- What is required
Give only the number of lines in the material below that contain the string "clef". Matches must have the same case.

- Records provided
******************************

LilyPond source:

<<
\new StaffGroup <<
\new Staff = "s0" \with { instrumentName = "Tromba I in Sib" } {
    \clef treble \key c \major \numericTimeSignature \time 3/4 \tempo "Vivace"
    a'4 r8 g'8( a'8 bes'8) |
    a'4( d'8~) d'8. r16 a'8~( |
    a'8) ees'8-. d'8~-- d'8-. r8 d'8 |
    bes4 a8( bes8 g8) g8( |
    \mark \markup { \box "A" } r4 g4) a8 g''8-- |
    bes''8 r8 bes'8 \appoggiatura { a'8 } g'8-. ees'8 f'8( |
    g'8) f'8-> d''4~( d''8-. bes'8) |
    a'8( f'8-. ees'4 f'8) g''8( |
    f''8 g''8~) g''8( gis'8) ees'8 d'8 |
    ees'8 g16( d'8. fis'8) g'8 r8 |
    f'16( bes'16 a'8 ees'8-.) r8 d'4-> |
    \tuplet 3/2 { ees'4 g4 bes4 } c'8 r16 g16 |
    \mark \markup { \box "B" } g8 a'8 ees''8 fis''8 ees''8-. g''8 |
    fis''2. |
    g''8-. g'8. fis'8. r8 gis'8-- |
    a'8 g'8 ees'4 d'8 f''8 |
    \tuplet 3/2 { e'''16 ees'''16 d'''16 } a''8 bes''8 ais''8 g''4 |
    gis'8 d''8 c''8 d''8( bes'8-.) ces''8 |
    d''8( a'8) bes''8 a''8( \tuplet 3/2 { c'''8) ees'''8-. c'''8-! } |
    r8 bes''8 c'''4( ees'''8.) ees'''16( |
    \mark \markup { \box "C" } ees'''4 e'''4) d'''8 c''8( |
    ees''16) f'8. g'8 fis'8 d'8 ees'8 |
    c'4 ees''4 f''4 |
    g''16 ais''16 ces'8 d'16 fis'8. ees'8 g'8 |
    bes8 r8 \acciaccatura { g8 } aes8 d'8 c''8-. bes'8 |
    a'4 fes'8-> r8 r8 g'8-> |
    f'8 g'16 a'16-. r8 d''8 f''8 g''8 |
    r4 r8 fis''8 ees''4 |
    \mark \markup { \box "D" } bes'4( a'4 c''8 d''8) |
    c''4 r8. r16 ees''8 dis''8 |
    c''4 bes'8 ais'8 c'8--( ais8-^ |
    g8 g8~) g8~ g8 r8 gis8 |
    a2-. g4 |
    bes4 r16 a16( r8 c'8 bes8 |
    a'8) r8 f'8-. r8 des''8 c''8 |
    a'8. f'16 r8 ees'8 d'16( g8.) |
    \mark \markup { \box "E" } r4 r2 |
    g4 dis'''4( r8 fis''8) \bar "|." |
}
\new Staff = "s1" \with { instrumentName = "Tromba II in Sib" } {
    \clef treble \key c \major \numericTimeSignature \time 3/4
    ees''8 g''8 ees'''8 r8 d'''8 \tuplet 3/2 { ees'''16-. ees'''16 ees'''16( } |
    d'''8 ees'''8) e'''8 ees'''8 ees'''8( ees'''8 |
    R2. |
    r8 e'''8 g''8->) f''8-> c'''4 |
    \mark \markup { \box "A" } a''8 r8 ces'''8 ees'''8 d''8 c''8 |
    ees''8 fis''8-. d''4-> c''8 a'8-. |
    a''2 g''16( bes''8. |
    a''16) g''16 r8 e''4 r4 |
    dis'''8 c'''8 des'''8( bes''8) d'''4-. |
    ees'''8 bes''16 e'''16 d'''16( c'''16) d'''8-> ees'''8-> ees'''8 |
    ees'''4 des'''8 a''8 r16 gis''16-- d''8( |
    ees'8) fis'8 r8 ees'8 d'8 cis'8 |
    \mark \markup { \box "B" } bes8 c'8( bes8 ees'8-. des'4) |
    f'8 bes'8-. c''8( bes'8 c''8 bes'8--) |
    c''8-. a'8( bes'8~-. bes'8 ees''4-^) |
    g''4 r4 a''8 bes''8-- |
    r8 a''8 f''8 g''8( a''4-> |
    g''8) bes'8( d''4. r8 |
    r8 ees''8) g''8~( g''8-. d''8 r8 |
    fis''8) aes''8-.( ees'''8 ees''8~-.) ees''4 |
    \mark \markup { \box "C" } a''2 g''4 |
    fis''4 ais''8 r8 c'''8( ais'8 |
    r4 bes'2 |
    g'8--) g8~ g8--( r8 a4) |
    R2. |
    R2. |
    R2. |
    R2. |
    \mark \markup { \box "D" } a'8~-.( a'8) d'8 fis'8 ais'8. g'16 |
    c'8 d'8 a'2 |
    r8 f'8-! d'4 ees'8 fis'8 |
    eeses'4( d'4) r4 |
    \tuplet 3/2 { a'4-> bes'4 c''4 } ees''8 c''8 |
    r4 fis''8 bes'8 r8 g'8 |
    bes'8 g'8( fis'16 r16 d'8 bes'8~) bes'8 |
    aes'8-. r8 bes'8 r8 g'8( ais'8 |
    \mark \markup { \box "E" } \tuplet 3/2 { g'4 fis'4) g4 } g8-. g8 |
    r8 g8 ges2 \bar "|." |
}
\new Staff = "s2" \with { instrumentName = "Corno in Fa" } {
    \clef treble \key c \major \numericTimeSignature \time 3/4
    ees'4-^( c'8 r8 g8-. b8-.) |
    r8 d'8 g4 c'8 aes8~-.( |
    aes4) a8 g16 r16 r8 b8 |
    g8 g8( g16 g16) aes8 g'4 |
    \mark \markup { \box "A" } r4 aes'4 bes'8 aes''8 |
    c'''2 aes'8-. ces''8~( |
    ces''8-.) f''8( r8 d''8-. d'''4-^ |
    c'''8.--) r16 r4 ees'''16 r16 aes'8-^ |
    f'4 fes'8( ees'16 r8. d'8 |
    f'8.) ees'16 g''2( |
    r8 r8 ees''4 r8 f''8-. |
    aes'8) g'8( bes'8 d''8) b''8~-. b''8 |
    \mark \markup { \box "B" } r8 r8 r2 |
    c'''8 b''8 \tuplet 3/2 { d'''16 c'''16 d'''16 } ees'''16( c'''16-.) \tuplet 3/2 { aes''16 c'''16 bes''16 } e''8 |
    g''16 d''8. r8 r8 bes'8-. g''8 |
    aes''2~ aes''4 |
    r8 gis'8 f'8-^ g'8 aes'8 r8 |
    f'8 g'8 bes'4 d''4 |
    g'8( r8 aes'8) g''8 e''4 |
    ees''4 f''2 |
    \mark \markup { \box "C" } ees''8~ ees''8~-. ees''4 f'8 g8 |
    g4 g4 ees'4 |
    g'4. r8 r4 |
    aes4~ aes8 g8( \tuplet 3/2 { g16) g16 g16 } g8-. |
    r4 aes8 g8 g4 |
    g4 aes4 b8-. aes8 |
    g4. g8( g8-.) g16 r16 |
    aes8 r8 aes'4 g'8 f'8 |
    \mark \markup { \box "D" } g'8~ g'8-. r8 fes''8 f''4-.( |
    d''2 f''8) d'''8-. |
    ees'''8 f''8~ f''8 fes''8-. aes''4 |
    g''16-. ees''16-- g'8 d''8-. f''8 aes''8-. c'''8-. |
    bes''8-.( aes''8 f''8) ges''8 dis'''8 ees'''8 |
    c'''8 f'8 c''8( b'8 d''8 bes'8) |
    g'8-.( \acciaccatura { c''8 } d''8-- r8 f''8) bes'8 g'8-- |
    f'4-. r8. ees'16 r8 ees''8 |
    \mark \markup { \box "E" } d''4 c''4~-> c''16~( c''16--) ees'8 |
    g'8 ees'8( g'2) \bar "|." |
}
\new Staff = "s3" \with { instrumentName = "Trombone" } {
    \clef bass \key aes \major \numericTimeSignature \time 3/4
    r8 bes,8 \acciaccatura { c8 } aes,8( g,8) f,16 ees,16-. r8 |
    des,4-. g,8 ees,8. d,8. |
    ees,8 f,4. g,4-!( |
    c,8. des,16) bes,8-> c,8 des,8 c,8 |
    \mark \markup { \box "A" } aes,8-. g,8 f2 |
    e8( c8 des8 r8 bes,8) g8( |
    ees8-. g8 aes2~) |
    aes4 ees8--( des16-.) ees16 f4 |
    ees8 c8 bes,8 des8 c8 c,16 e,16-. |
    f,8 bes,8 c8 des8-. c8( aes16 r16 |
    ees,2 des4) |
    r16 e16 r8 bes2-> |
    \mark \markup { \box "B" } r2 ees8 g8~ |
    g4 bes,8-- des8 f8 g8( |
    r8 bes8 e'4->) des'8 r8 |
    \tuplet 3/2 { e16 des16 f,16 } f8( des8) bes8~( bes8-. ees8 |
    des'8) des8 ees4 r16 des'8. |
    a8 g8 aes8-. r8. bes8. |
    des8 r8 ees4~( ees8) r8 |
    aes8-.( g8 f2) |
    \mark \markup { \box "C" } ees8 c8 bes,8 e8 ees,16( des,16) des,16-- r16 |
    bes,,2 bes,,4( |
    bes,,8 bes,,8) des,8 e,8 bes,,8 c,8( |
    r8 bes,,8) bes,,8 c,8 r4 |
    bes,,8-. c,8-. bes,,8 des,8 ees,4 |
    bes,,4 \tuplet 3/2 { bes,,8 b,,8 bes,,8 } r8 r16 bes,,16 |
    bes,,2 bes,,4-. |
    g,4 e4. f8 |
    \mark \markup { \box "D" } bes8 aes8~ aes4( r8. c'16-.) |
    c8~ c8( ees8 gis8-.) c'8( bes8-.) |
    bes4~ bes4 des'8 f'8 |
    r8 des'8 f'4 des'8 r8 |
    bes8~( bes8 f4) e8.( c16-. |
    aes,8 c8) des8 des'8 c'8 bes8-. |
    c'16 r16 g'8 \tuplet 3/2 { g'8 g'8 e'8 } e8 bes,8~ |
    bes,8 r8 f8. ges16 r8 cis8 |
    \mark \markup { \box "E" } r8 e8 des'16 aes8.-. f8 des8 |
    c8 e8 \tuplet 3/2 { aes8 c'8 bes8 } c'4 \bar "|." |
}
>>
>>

******************************

- Correct result
4